**PROBLEM:**
Could you transcribe every record below exactly as written, leaving out any pictures?

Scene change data
%%

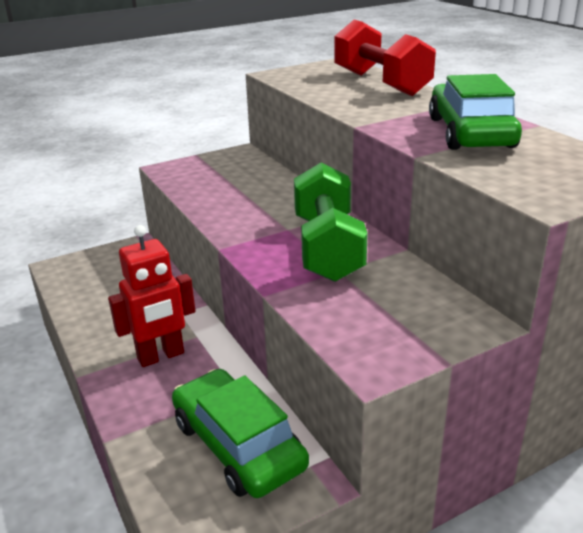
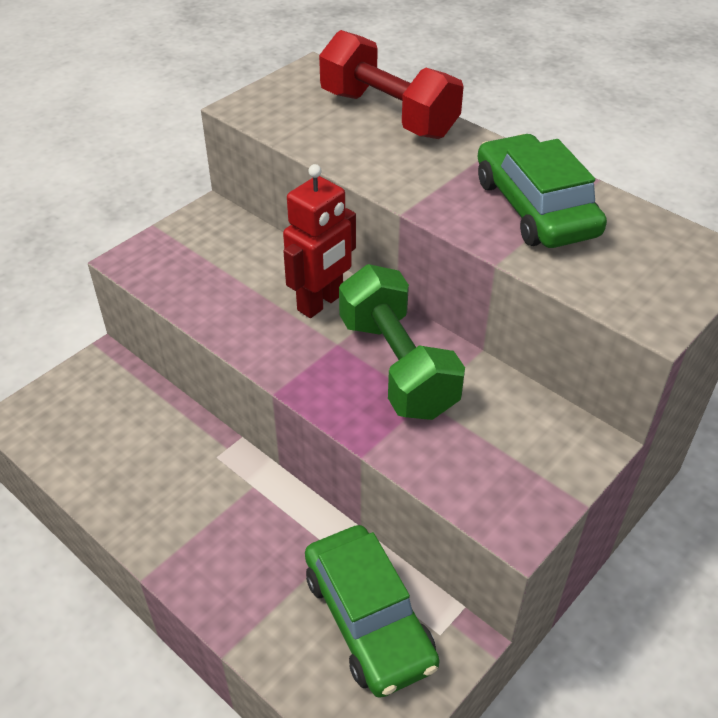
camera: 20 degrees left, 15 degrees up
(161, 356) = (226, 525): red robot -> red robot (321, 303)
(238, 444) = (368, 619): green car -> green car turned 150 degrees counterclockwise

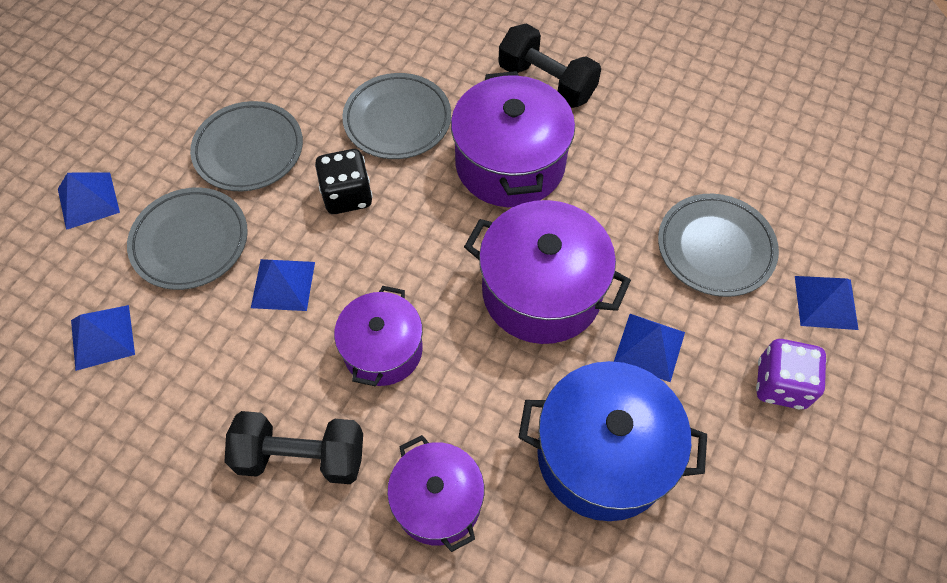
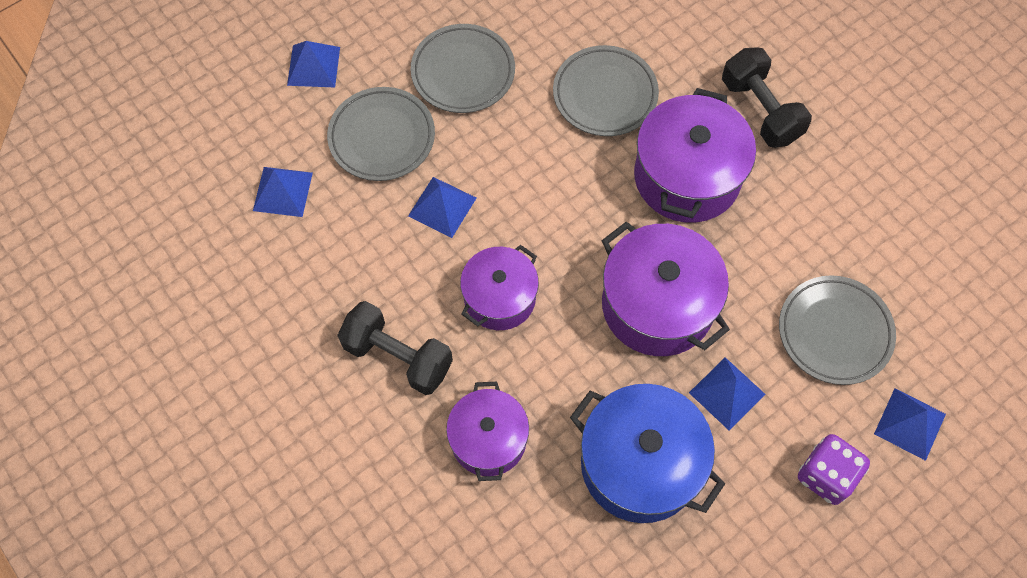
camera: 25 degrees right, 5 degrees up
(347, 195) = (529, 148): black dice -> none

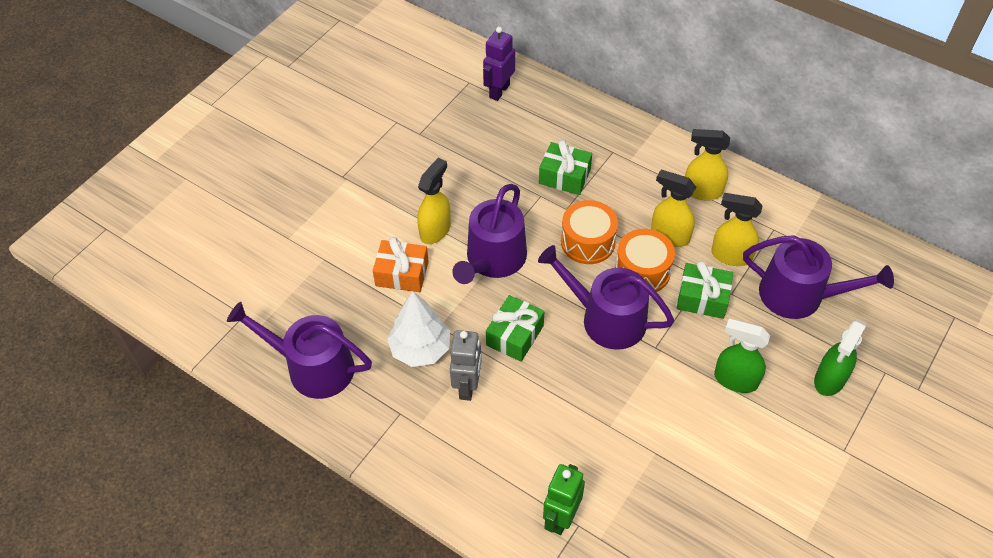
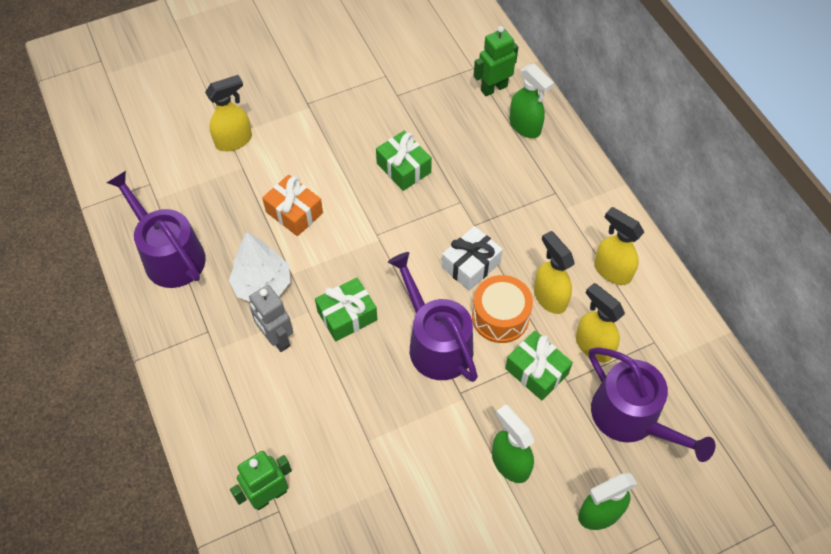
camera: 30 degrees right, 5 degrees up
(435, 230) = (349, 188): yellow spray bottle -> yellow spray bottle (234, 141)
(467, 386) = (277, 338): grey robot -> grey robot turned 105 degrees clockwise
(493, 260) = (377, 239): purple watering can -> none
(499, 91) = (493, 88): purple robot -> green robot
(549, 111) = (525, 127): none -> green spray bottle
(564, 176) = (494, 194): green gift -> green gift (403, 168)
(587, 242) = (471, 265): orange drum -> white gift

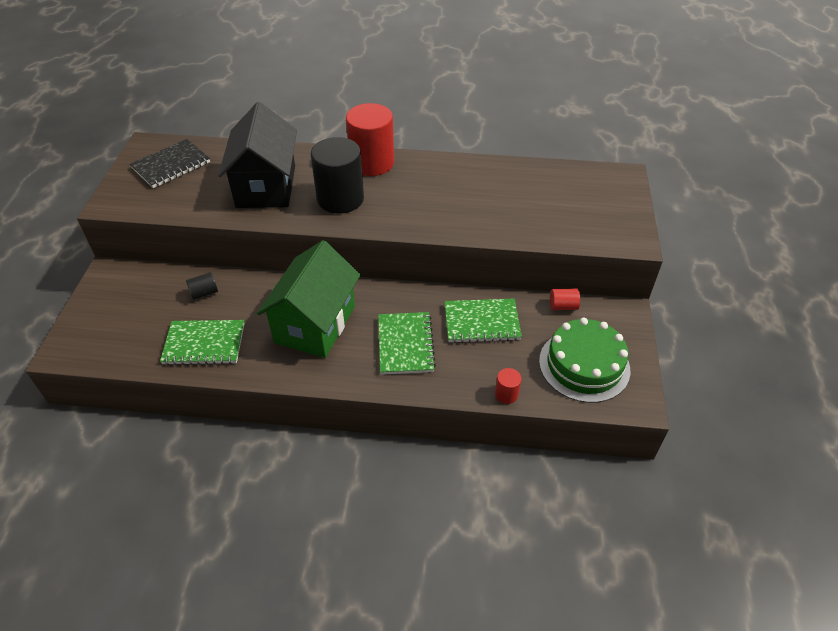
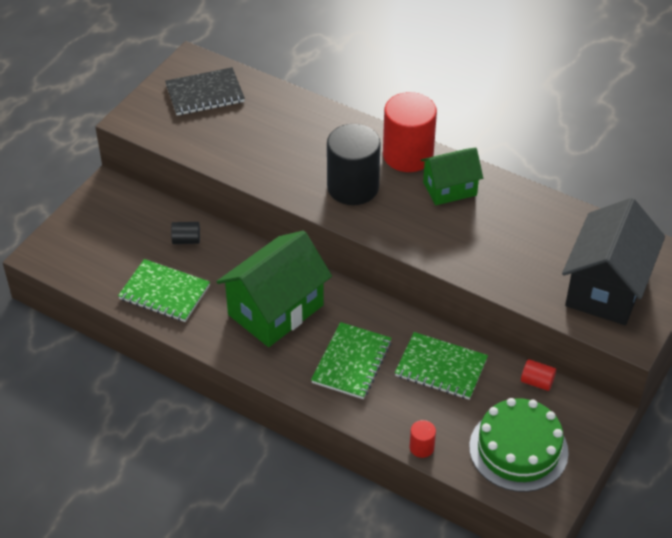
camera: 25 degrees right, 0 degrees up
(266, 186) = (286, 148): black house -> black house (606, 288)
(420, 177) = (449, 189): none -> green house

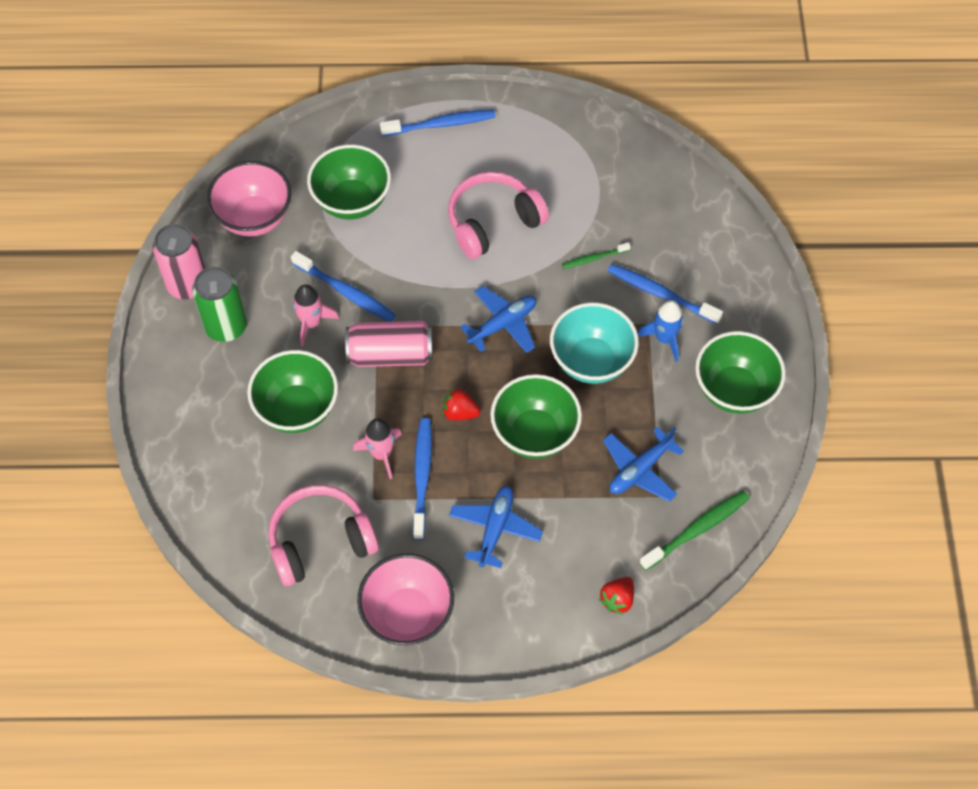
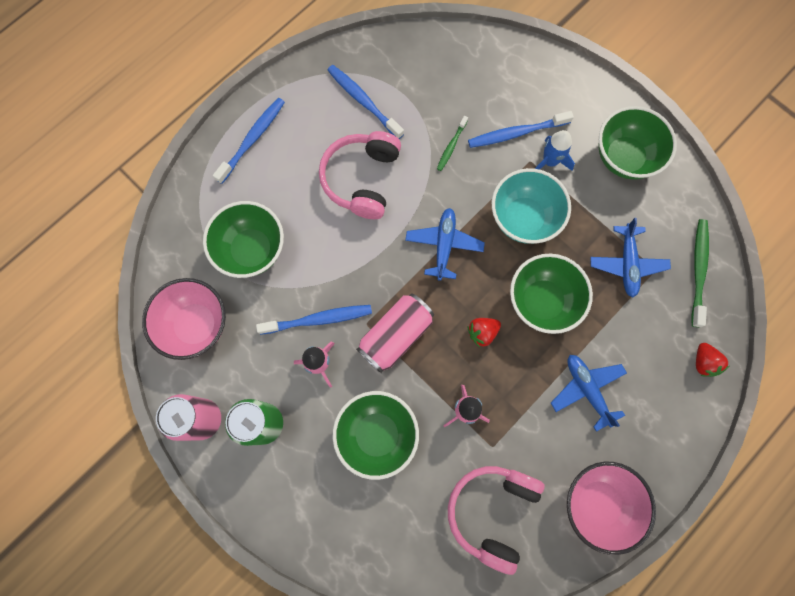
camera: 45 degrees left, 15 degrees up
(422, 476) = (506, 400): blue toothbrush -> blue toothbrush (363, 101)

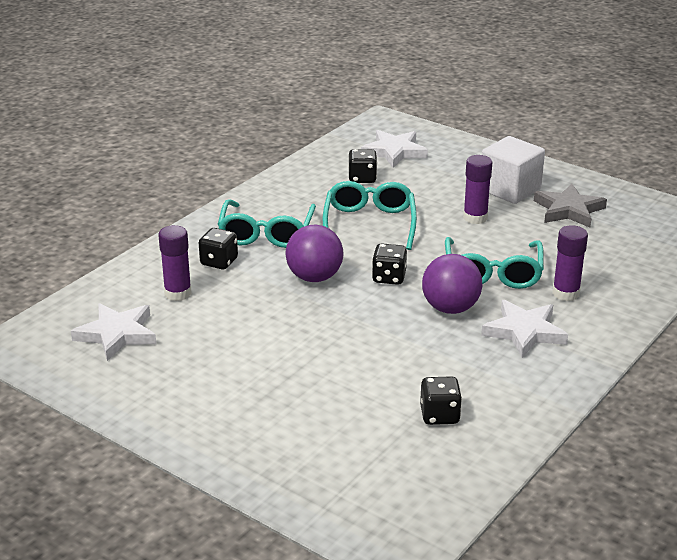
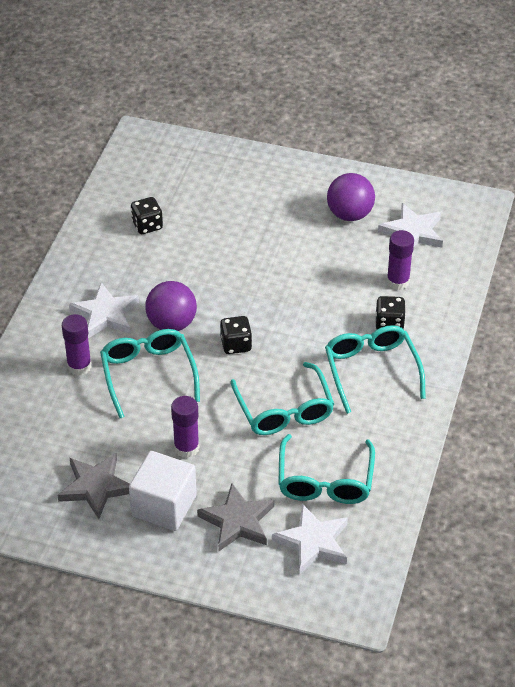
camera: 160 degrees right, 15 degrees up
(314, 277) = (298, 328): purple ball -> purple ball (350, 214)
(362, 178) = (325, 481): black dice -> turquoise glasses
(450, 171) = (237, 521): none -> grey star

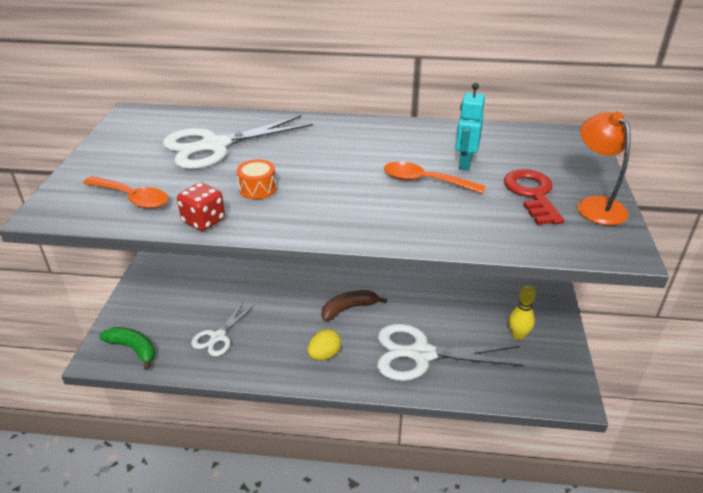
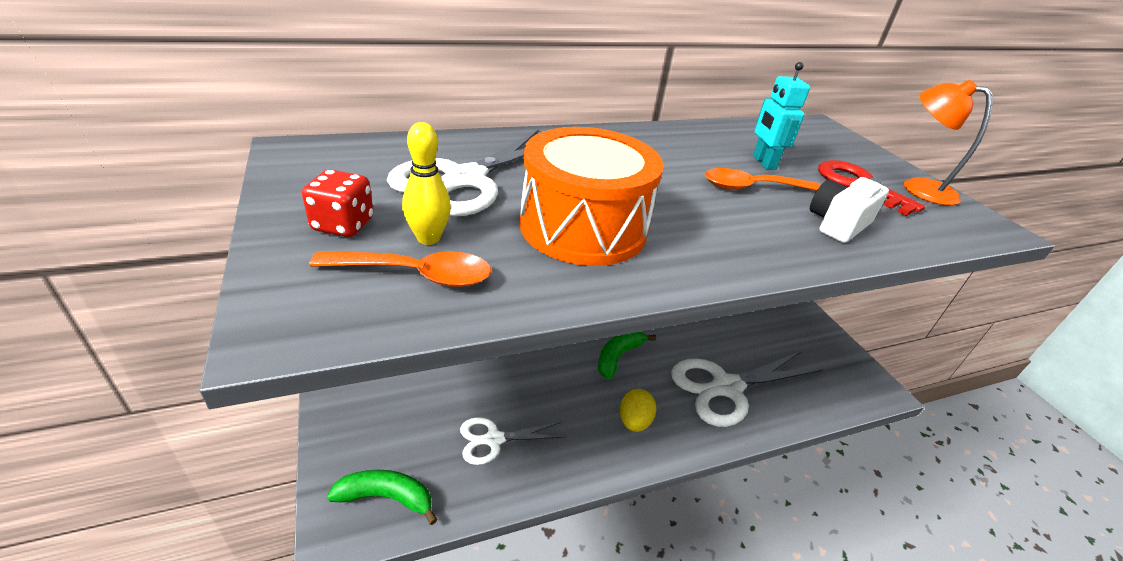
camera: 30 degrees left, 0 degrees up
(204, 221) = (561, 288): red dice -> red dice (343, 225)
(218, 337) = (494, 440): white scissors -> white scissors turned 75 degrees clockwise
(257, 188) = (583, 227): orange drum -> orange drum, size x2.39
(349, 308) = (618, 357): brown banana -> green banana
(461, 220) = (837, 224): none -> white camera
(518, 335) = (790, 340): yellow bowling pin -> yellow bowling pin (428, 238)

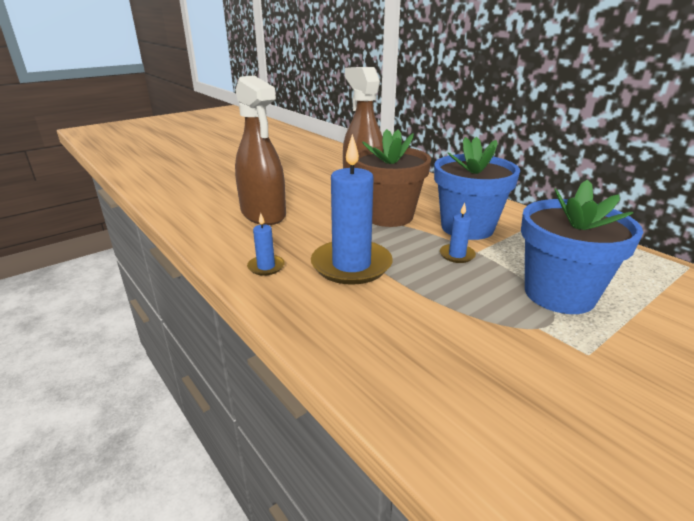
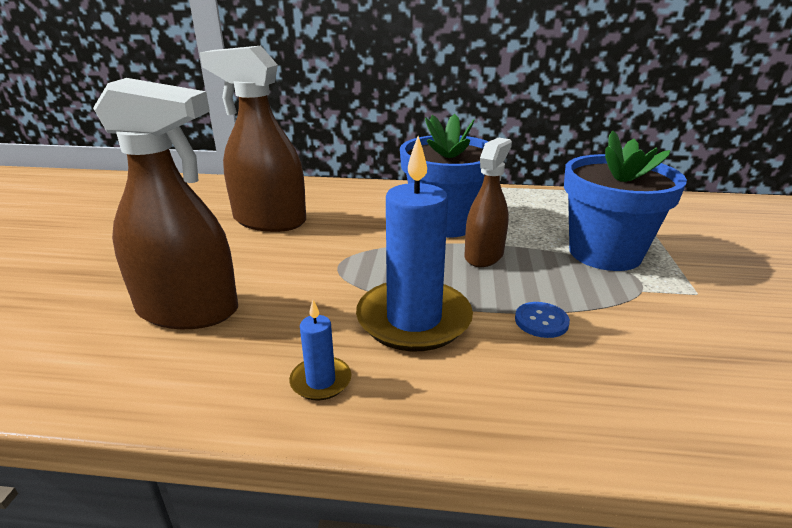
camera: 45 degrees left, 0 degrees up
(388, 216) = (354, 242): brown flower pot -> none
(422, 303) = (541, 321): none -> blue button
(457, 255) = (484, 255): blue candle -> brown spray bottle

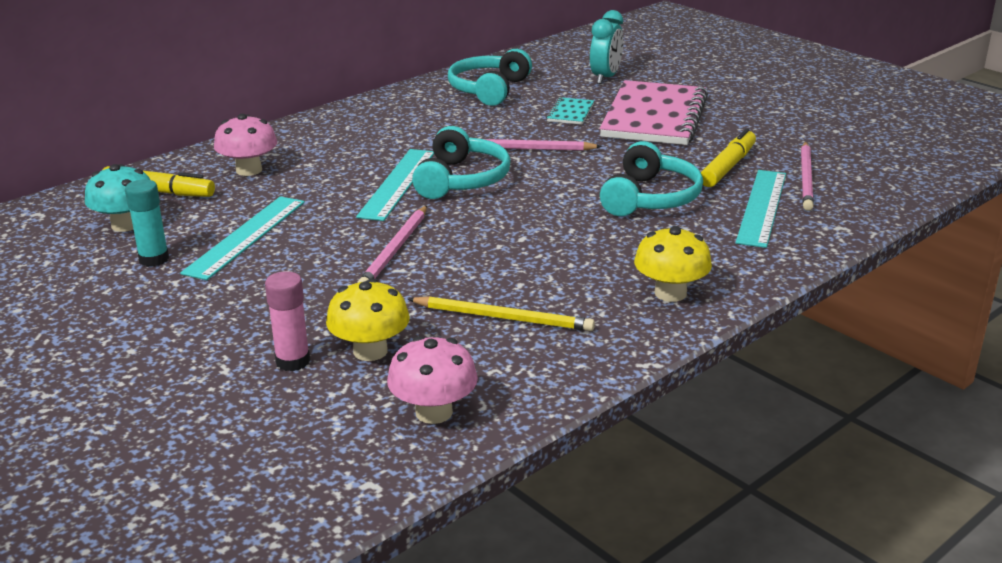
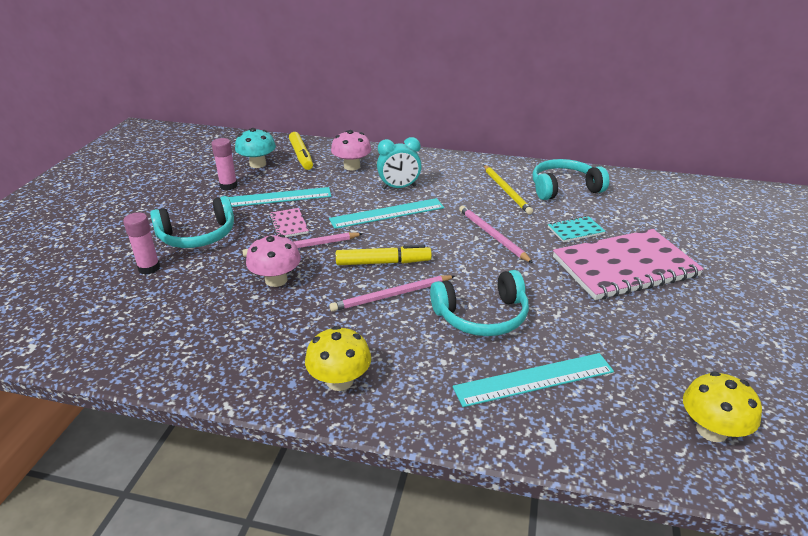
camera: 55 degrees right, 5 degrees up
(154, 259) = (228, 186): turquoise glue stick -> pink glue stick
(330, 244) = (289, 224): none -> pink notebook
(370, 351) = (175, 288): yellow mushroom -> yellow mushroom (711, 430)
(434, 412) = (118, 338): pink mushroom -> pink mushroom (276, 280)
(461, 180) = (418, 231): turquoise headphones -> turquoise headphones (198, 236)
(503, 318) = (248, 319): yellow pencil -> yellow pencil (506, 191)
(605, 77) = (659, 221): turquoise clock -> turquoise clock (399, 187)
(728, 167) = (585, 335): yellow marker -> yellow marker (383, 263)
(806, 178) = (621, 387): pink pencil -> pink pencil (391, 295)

%%

**EXERCISE ANSWER:**
camera: 20 degrees left, 15 degrees up
(161, 356) = (226, 525): red robot -> red robot (321, 303)
(238, 444) = (368, 619): green car -> green car turned 150 degrees counterclockwise

camera: 25 degrees right, 5 degrees up
(347, 195) = (529, 148): black dice -> none

camera: 30 degrees right, 5 degrees up
(435, 230) = (349, 188): yellow spray bottle -> yellow spray bottle (234, 141)
(467, 386) = (277, 338): grey robot -> grey robot turned 105 degrees clockwise
(493, 260) = (377, 239): purple watering can -> none
(499, 91) = (493, 88): purple robot -> green robot
(549, 111) = (525, 127): none -> green spray bottle
(564, 176) = (494, 194): green gift -> green gift (403, 168)
(587, 242) = (471, 265): orange drum -> white gift

camera: 25 degrees right, 0 degrees up
(266, 186) = (286, 148): black house -> black house (606, 288)
(420, 177) = (449, 189): none -> green house

camera: 45 degrees left, 15 degrees up
(422, 476) = (506, 400): blue toothbrush -> blue toothbrush (363, 101)

camera: 160 degrees right, 15 degrees up
(314, 277) = (298, 328): purple ball -> purple ball (350, 214)
(362, 178) = (325, 481): black dice -> turquoise glasses
(450, 171) = (237, 521): none -> grey star

camera: 30 degrees left, 0 degrees up
(204, 221) = (561, 288): red dice -> red dice (343, 225)
(218, 337) = (494, 440): white scissors -> white scissors turned 75 degrees clockwise
(257, 188) = (583, 227): orange drum -> orange drum, size x2.39
(349, 308) = (618, 357): brown banana -> green banana
(461, 220) = (837, 224): none -> white camera
(518, 335) = (790, 340): yellow bowling pin -> yellow bowling pin (428, 238)

camera: 45 degrees left, 0 degrees up
(388, 216) = (354, 242): brown flower pot -> none
(422, 303) = (541, 321): none -> blue button
(457, 255) = (484, 255): blue candle -> brown spray bottle

camera: 55 degrees right, 5 degrees up
(154, 259) = (228, 186): turquoise glue stick -> pink glue stick
(330, 244) = (289, 224): none -> pink notebook
(370, 351) = (175, 288): yellow mushroom -> yellow mushroom (711, 430)
(434, 412) = (118, 338): pink mushroom -> pink mushroom (276, 280)
(461, 180) = (418, 231): turquoise headphones -> turquoise headphones (198, 236)
(503, 318) = (248, 319): yellow pencil -> yellow pencil (506, 191)
(605, 77) = (659, 221): turquoise clock -> turquoise clock (399, 187)
(728, 167) = (585, 335): yellow marker -> yellow marker (383, 263)
(806, 178) = (621, 387): pink pencil -> pink pencil (391, 295)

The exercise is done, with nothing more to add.